_Task objective_
Please copy out all of the entries below, reproducing each line character for character.

_Dataset records_
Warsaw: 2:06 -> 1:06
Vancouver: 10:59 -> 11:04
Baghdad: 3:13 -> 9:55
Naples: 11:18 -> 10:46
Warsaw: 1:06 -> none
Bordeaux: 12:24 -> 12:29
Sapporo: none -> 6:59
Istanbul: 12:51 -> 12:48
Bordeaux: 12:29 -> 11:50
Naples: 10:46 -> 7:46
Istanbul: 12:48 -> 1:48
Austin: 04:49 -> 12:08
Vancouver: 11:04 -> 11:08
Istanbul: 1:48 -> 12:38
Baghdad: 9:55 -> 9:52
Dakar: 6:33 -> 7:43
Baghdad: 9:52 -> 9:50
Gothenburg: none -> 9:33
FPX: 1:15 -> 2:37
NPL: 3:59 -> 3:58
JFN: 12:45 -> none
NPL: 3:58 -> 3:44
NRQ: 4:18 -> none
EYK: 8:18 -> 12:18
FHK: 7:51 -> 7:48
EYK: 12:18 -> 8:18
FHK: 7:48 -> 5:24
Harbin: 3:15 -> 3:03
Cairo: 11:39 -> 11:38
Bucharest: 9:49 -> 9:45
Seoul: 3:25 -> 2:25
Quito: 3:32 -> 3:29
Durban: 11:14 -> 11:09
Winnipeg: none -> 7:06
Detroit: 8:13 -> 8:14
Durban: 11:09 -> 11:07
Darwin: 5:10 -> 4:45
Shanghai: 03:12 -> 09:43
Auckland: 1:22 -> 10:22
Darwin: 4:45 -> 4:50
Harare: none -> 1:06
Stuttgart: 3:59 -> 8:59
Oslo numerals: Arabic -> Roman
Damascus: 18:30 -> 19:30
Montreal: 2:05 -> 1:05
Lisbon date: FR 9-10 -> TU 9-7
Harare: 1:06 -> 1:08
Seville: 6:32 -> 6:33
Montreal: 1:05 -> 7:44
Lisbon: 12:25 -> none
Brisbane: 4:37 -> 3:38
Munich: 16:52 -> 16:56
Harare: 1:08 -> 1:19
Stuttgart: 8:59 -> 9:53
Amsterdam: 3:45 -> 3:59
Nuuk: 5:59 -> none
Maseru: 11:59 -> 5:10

_Task response_
Warsaw: 2:06 -> 1:06
Vancouver: 10:59 -> 11:04
Baghdad: 3:13 -> 9:55
Naples: 11:18 -> 10:46
Warsaw: 1:06 -> none
Bordeaux: 12:24 -> 12:29
Sapporo: none -> 6:59
Istanbul: 12:51 -> 12:48
Bordeaux: 12:29 -> 11:50
Naples: 10:46 -> 7:46
Istanbul: 12:48 -> 1:48
Austin: 04:49 -> 12:08
Vancouver: 11:04 -> 11:08
Istanbul: 1:48 -> 12:38
Baghdad: 9:55 -> 9:52
Dakar: 6:33 -> 7:43
Baghdad: 9:52 -> 9:50
Gothenburg: none -> 9:33
FPX: 1:15 -> 2:37
NPL: 3:59 -> 3:58
JFN: 12:45 -> none
NPL: 3:58 -> 3:44
NRQ: 4:18 -> none
EYK: 8:18 -> 12:18
FHK: 7:51 -> 7:48
EYK: 12:18 -> 8:18
FHK: 7:48 -> 5:24
Harbin: 3:15 -> 3:03
Cairo: 11:39 -> 11:38
Bucharest: 9:49 -> 9:45
Seoul: 3:25 -> 2:25
Quito: 3:32 -> 3:29
Durban: 11:14 -> 11:09
Winnipeg: none -> 7:06
Detroit: 8:13 -> 8:14
Durban: 11:09 -> 11:07
Darwin: 5:10 -> 4:45
Shanghai: 03:12 -> 09:43
Auckland: 1:22 -> 10:22
Darwin: 4:45 -> 4:50
Harare: none -> 1:06
Stuttgart: 3:59 -> 8:59
Oslo numerals: Arabic -> Roman
Damascus: 18:30 -> 19:30
Montreal: 2:05 -> 1:05
Lisbon date: FR 9-10 -> TU 9-7
Harare: 1:06 -> 1:08
Seville: 6:32 -> 6:33
Montreal: 1:05 -> 7:44
Lisbon: 12:25 -> none
Brisbane: 4:37 -> 3:38
Munich: 16:52 -> 16:56
Harare: 1:08 -> 1:19
Stuttgart: 8:59 -> 9:53
Amsterdam: 3:45 -> 3:59
Nuuk: 5:59 -> none
Maseru: 11:59 -> 5:10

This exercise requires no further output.